#### Your instructions:
Copy task. Retype the whole listing exactly, omitting any picture in it.

#### Data to process:
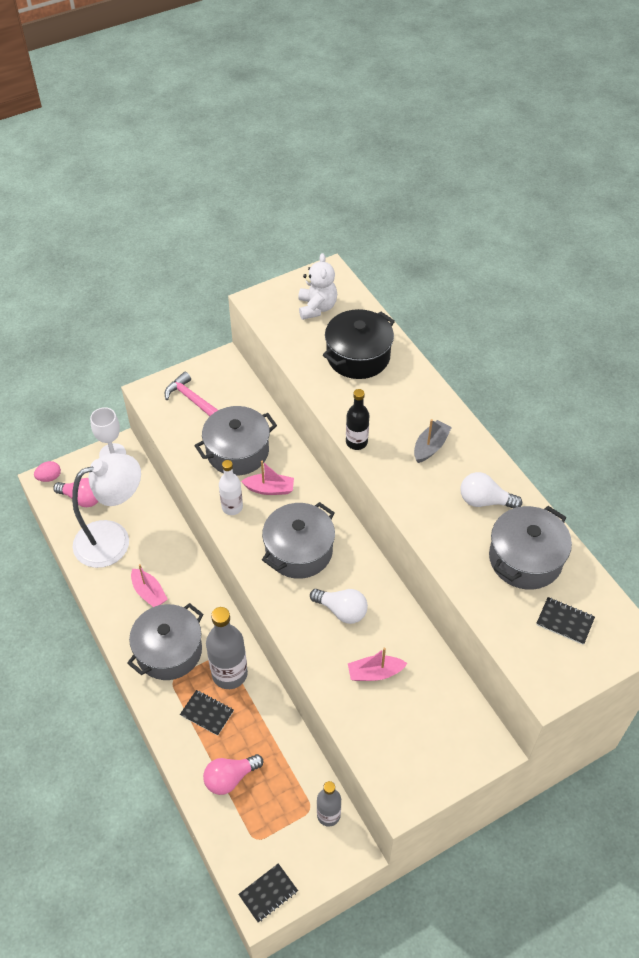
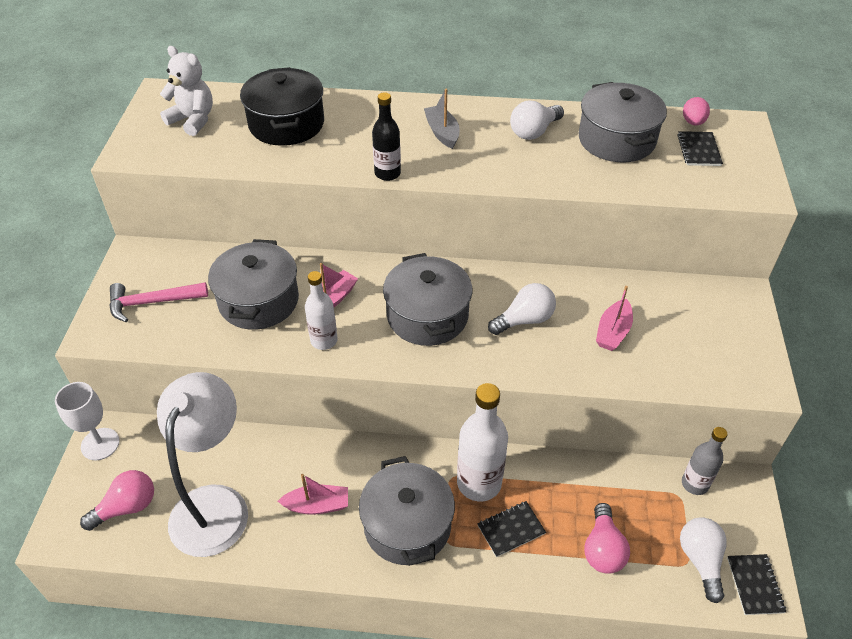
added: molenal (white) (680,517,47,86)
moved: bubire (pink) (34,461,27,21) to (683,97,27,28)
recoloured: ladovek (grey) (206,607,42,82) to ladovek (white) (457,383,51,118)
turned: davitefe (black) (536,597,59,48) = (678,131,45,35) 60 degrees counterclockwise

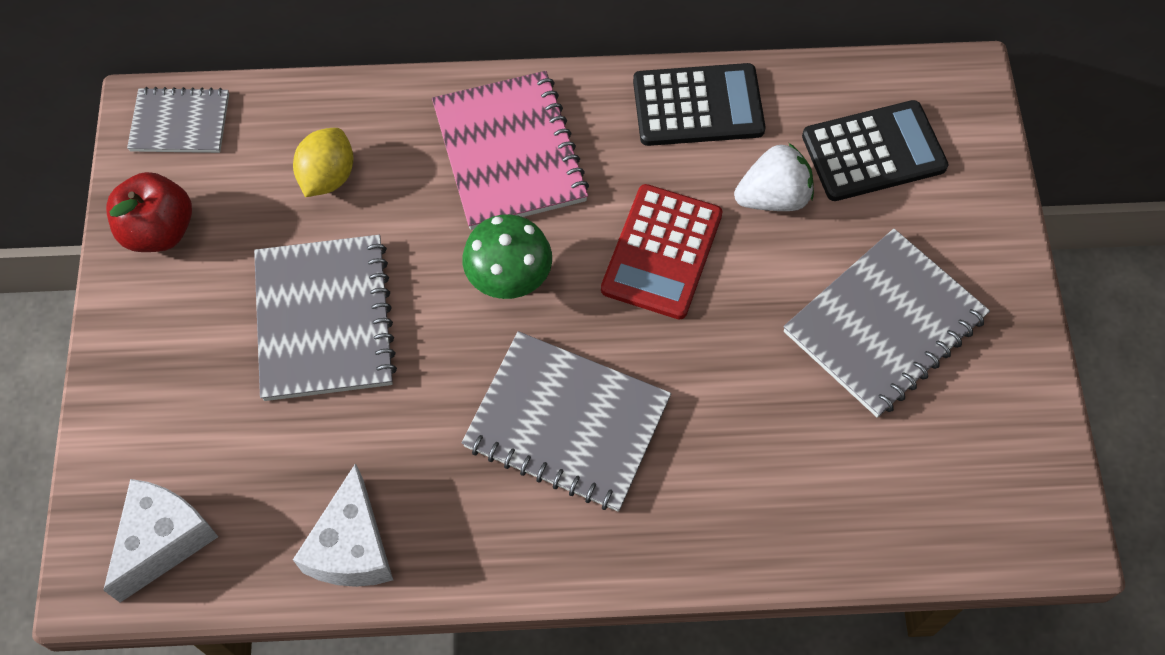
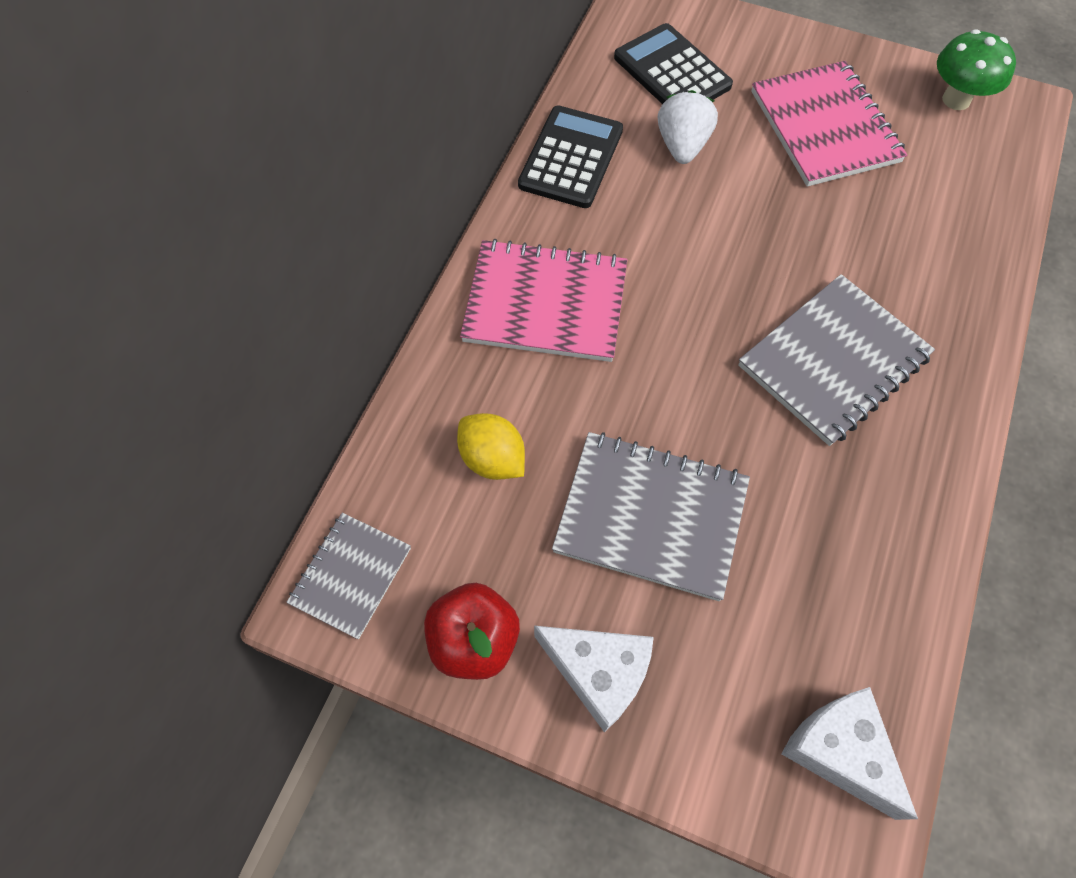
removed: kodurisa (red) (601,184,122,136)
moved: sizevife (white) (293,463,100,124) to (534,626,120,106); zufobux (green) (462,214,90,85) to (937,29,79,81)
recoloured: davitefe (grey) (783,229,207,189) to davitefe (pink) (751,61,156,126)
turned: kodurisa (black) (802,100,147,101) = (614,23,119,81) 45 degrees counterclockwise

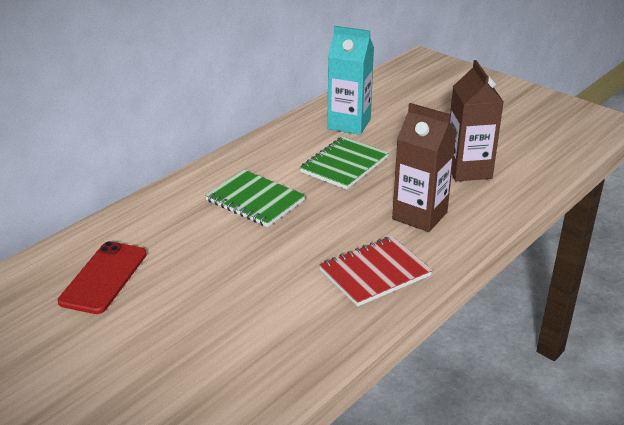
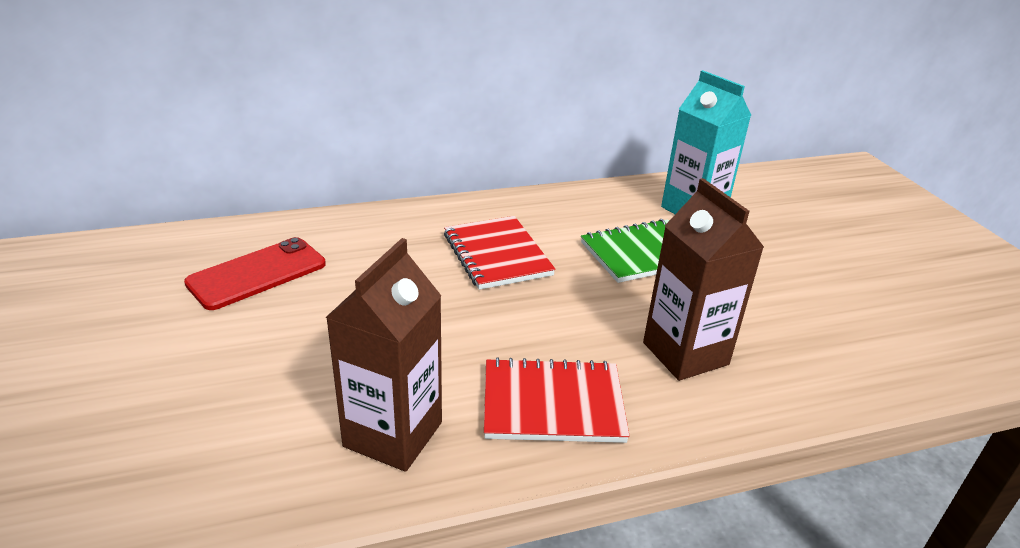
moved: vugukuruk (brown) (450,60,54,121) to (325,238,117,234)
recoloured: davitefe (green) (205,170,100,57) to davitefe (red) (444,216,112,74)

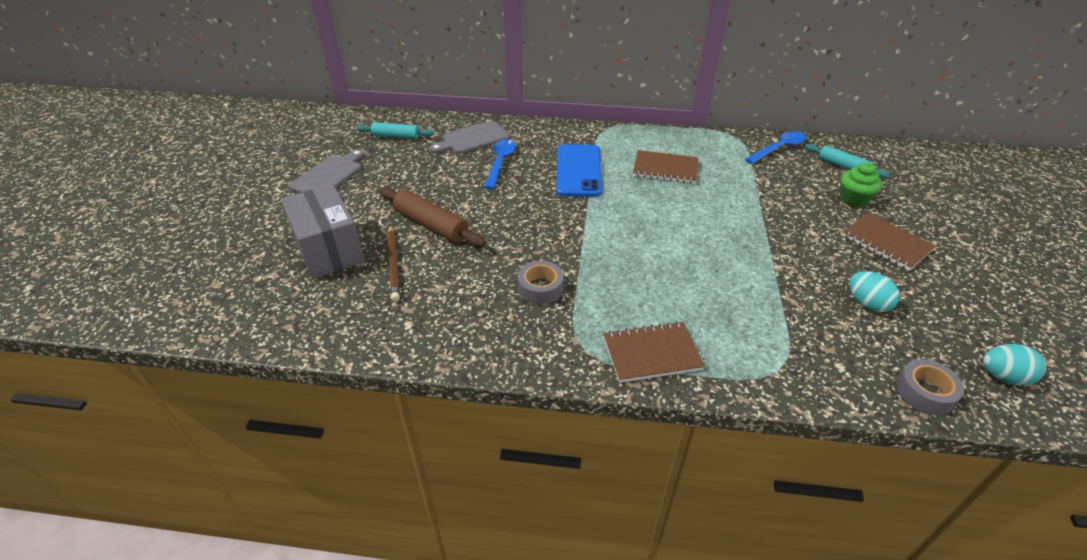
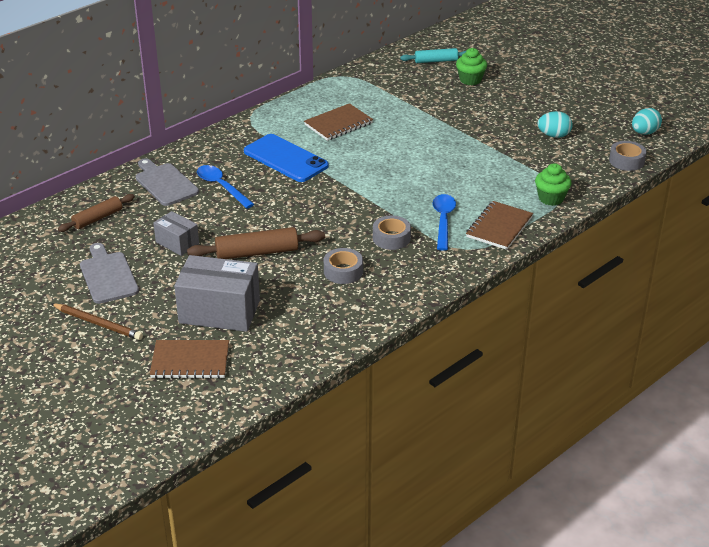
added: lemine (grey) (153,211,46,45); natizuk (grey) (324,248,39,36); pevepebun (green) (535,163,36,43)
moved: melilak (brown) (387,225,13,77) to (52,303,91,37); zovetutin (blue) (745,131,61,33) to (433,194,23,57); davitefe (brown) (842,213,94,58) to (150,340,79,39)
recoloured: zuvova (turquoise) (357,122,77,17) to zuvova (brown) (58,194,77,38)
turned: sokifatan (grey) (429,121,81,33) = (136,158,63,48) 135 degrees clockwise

#### Reply to the task:
added: molenal (white) (680,517,47,86)
moved: bubire (pink) (34,461,27,21) to (683,97,27,28)
recoloured: ladovek (grey) (206,607,42,82) to ladovek (white) (457,383,51,118)
turned: davitefe (black) (536,597,59,48) = (678,131,45,35) 60 degrees counterclockwise

removed: kodurisa (red) (601,184,122,136)
moved: sizevife (white) (293,463,100,124) to (534,626,120,106); zufobux (green) (462,214,90,85) to (937,29,79,81)
recoloured: davitefe (grey) (783,229,207,189) to davitefe (pink) (751,61,156,126)
turned: kodurisa (black) (802,100,147,101) = (614,23,119,81) 45 degrees counterclockwise

moved: vugukuruk (brown) (450,60,54,121) to (325,238,117,234)
recoloured: davitefe (green) (205,170,100,57) to davitefe (red) (444,216,112,74)

added: lemine (grey) (153,211,46,45); natizuk (grey) (324,248,39,36); pevepebun (green) (535,163,36,43)
moved: melilak (brown) (387,225,13,77) to (52,303,91,37); zovetutin (blue) (745,131,61,33) to (433,194,23,57); davitefe (brown) (842,213,94,58) to (150,340,79,39)
recoloured: zuvova (turquoise) (357,122,77,17) to zuvova (brown) (58,194,77,38)
turned: sokifatan (grey) (429,121,81,33) = (136,158,63,48) 135 degrees clockwise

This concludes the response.